Your instructions: Will you write out the data exactly, excluding every picture?

*** Opening of Input material ***

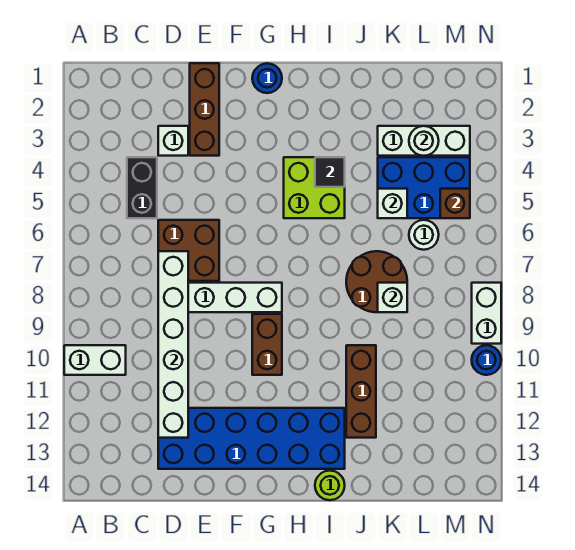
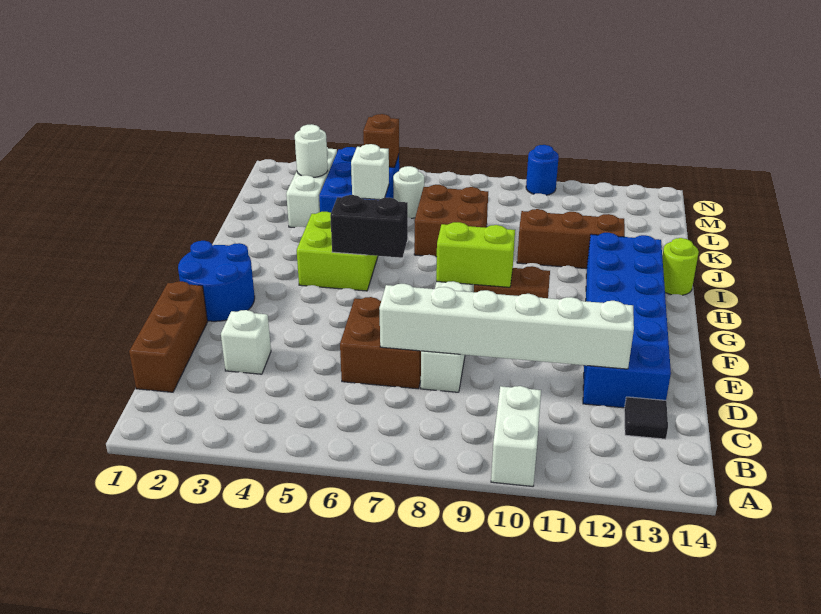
black brick C4:C5 level 1 -> black brick H5:H6 level 2
brown brick E1:E3 level 1 -> brown brick C1:E1 level 1
blue round brick G1 level 1 -> blue round brick F1:G2 level 1
none -> lime brick G8:G9 level 2
black tile I4 level 2 -> black tile C13 level 1
brown round brick J7:K8 level 1 -> brown brick J7:K8 level 1
white brick K8 level 2 -> none
white brick N8:N9 level 1 -> none

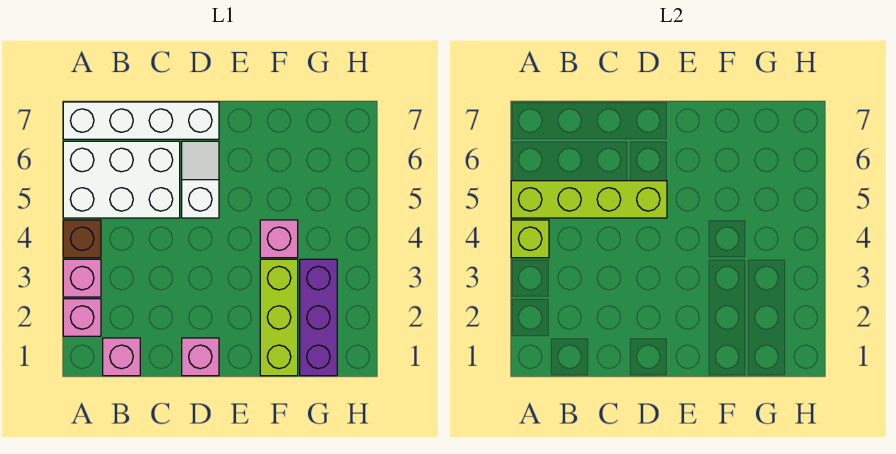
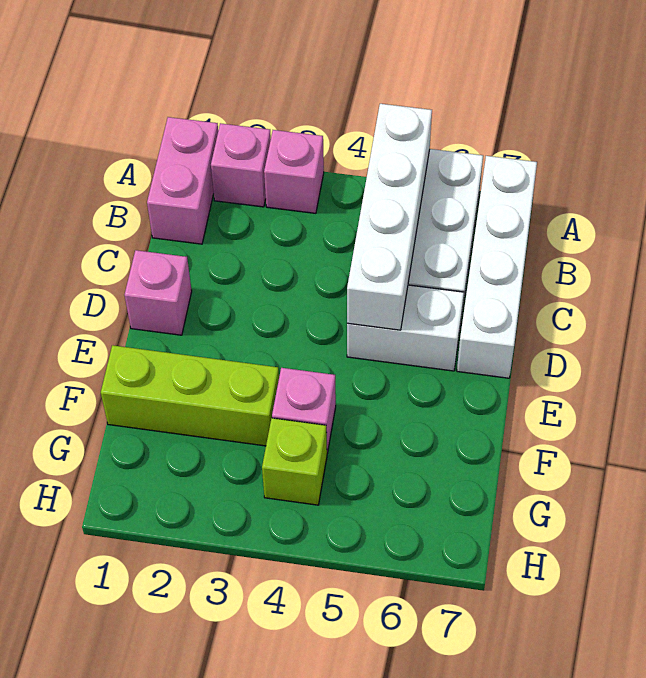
brown brick A4 level 1 -> none
lime brick A4 level 2 -> lime brick G4 level 1
lime brick A5:D5 level 2 -> white brick A5:D5 level 2
pink brick B1 level 1 -> pink brick A1:B1 level 1
white slope D5:D6 level 1 top 5 -> white brick D5:D6 level 1
purple brick G1:G3 level 1 -> none

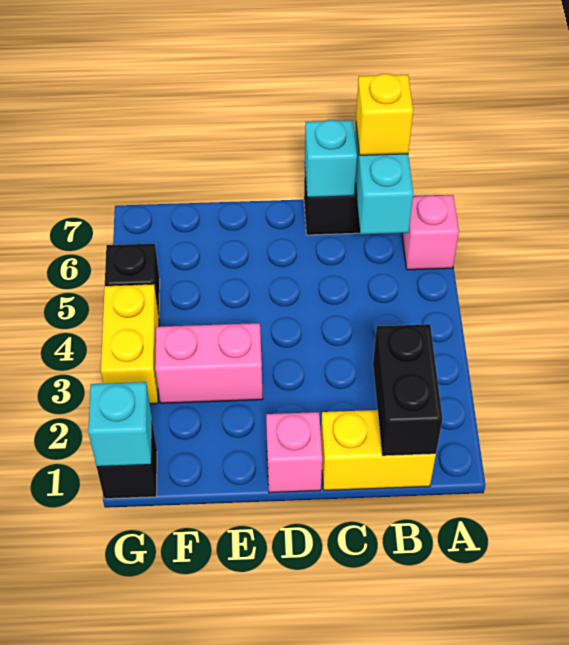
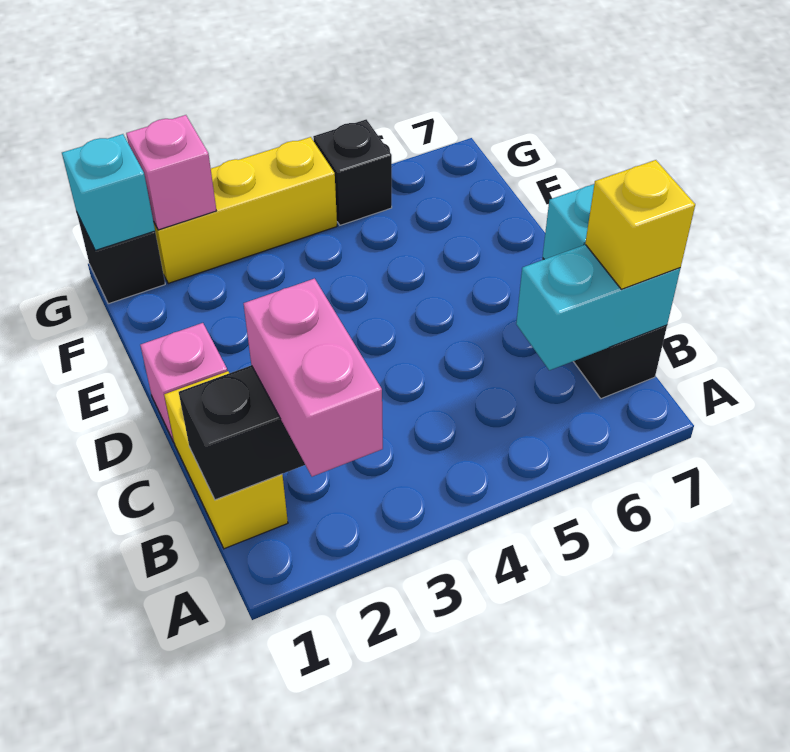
pink brick A6 level 1 -> pink brick G2 level 2
pink brick E3:F3 level 1 -> pink brick A2:B2 level 3
yellow brick G3:G4 level 1 -> yellow brick G2:G4 level 1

*** Close of Input material ***

Answer for the task:
black brick C4:C5 level 1 -> black brick H5:H6 level 2
brown brick E1:E3 level 1 -> brown brick C1:E1 level 1
blue round brick G1 level 1 -> blue round brick F1:G2 level 1
none -> lime brick G8:G9 level 2
black tile I4 level 2 -> black tile C13 level 1
brown round brick J7:K8 level 1 -> brown brick J7:K8 level 1
white brick K8 level 2 -> none
white brick N8:N9 level 1 -> none

brown brick A4 level 1 -> none
lime brick A4 level 2 -> lime brick G4 level 1
lime brick A5:D5 level 2 -> white brick A5:D5 level 2
pink brick B1 level 1 -> pink brick A1:B1 level 1
white slope D5:D6 level 1 top 5 -> white brick D5:D6 level 1
purple brick G1:G3 level 1 -> none

pink brick A6 level 1 -> pink brick G2 level 2
pink brick E3:F3 level 1 -> pink brick A2:B2 level 3
yellow brick G3:G4 level 1 -> yellow brick G2:G4 level 1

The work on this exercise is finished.